**RECORDS PROVIDED**
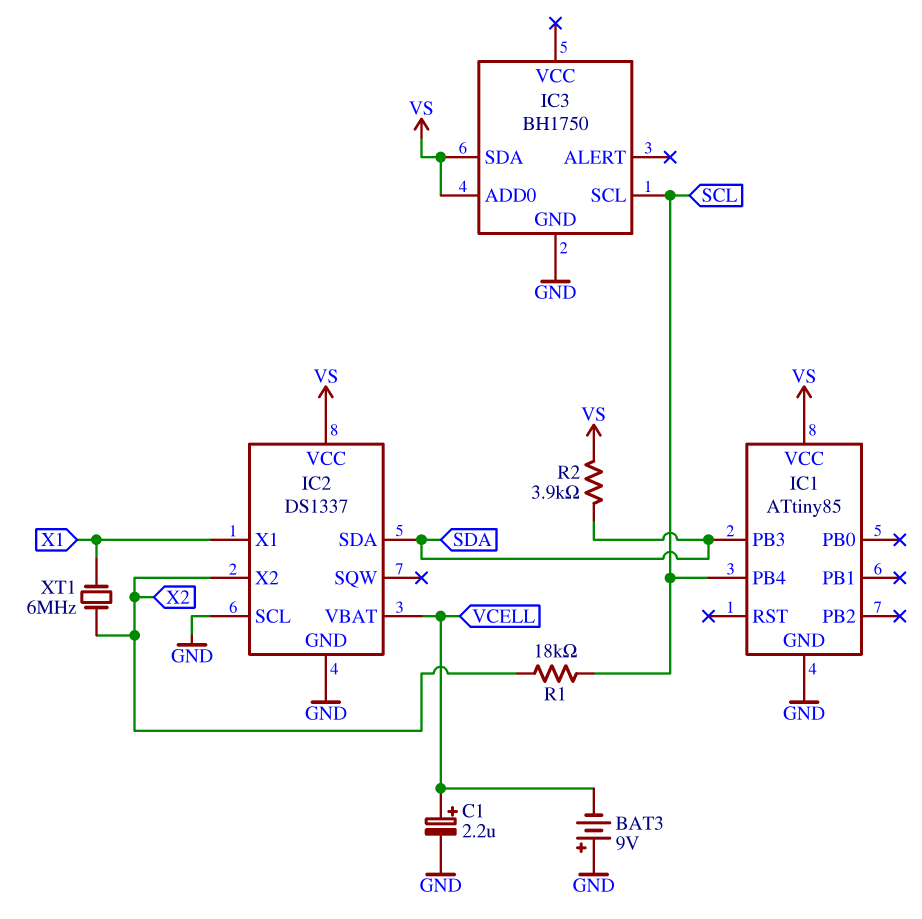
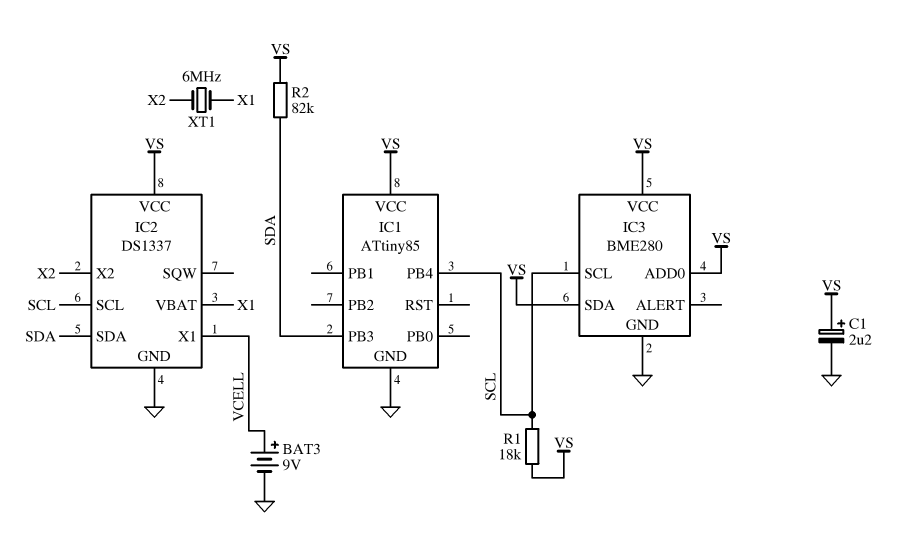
BAT3: 9V (plus GND, minus VCELL) -> 9V (plus VCELL, minus GND)
C1: 2.2uF (plus VCELL, minus GND) -> 2.2uF (plus VS, minus GND)
IC2 pin SCL: GND -> SCL
IC2 pin VBAT: VCELL -> X1
IC2 pin X1: X1 -> VCELL
IC3: BH1750 -> BME280
IC3 pin VCC: none -> VS
R1: 18k (SCL, X2) -> 18k (SCL, VS)
R2: 3.9k (SDA, VS) -> 82k (SDA, VS)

**WORK TASK**
The pictures are not wanted, but every line of the listing should be duplicated exactly.

**EXERCISE SOLUTION**
BAT3: 9V (plus GND, minus VCELL) -> 9V (plus VCELL, minus GND)
C1: 2.2uF (plus VCELL, minus GND) -> 2.2uF (plus VS, minus GND)
IC2 pin SCL: GND -> SCL
IC2 pin VBAT: VCELL -> X1
IC2 pin X1: X1 -> VCELL
IC3: BH1750 -> BME280
IC3 pin VCC: none -> VS
R1: 18k (SCL, X2) -> 18k (SCL, VS)
R2: 3.9k (SDA, VS) -> 82k (SDA, VS)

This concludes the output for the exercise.